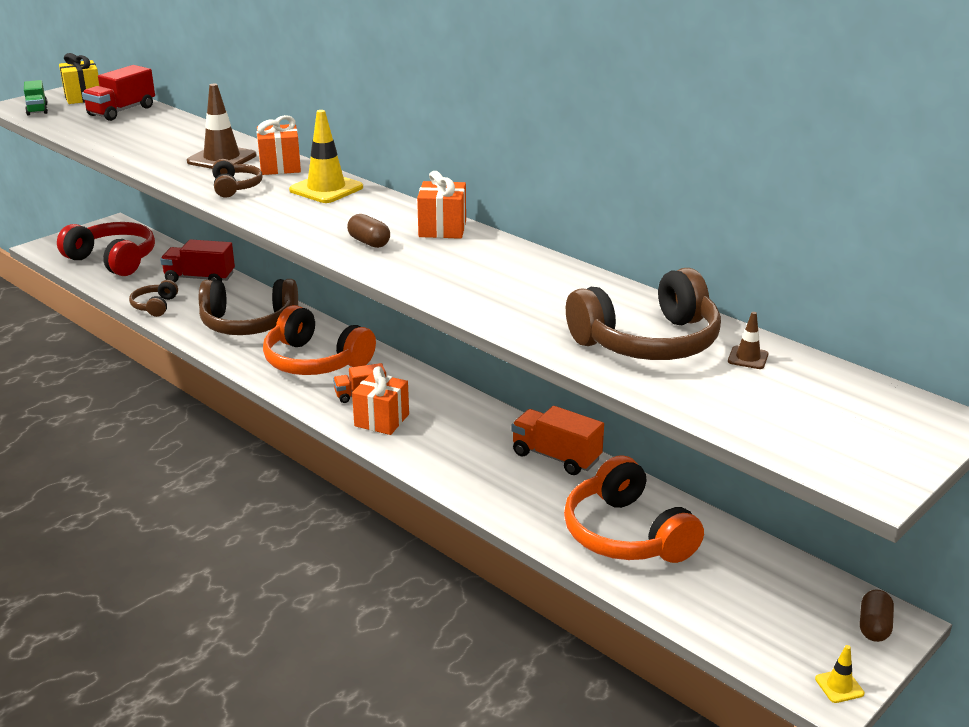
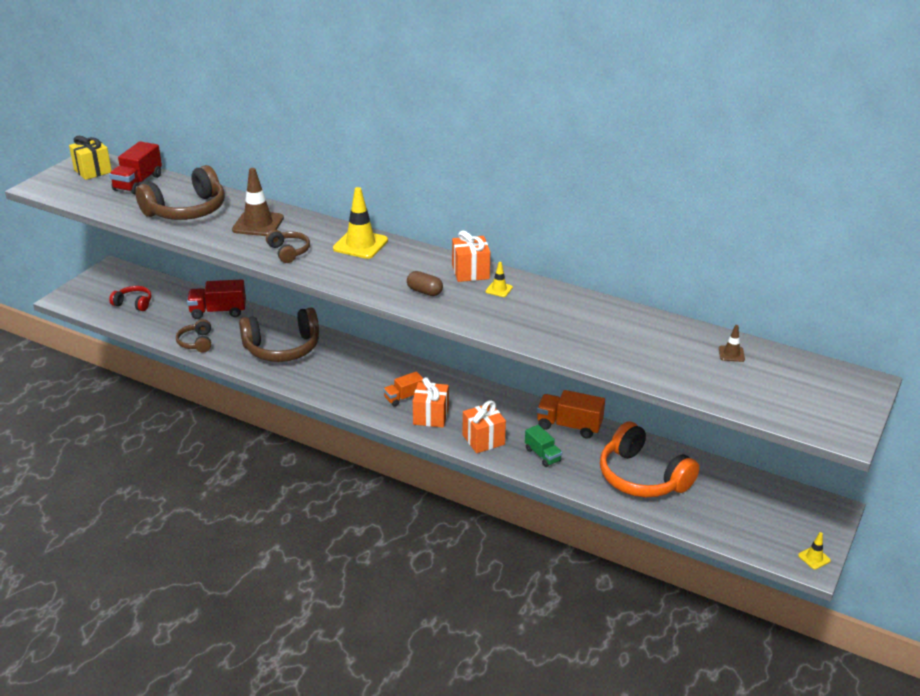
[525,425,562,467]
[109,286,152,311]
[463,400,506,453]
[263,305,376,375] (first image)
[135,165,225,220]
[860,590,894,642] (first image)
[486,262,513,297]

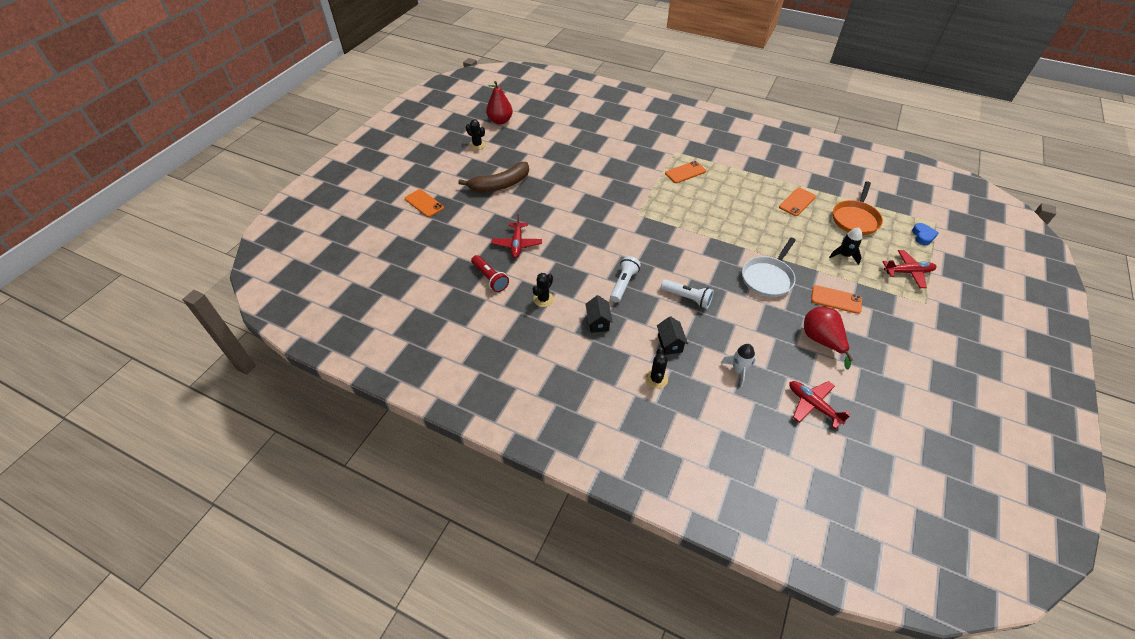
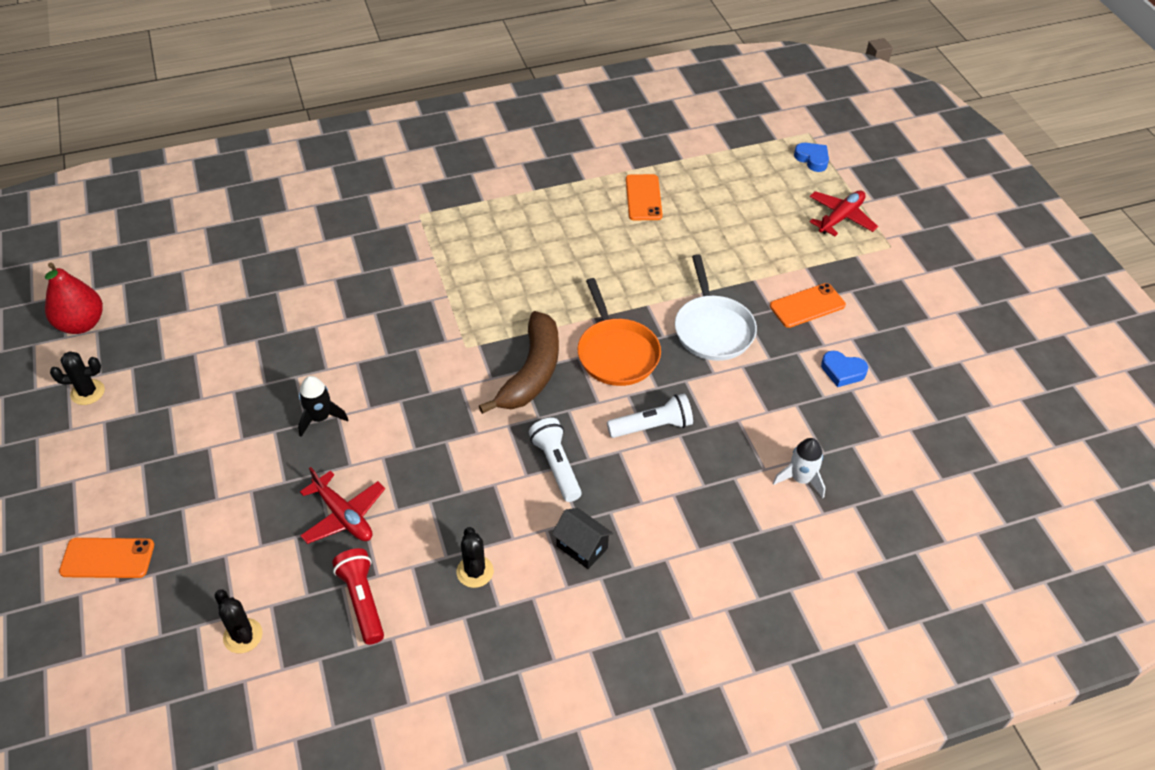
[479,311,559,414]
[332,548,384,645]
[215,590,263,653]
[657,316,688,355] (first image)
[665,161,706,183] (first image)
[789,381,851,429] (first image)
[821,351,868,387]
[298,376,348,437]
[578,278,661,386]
------------------------------------
▶ _What this task involves_
Give back exactly the lines from the line with "[135,165,225,220]" through the end of the material above, inclusive, with no pictures.

▶ _Result of this exercise_
[135,165,225,220]
[860,590,894,642] (first image)
[486,262,513,297]

[479,311,559,414]
[332,548,384,645]
[215,590,263,653]
[657,316,688,355] (first image)
[665,161,706,183] (first image)
[789,381,851,429] (first image)
[821,351,868,387]
[298,376,348,437]
[578,278,661,386]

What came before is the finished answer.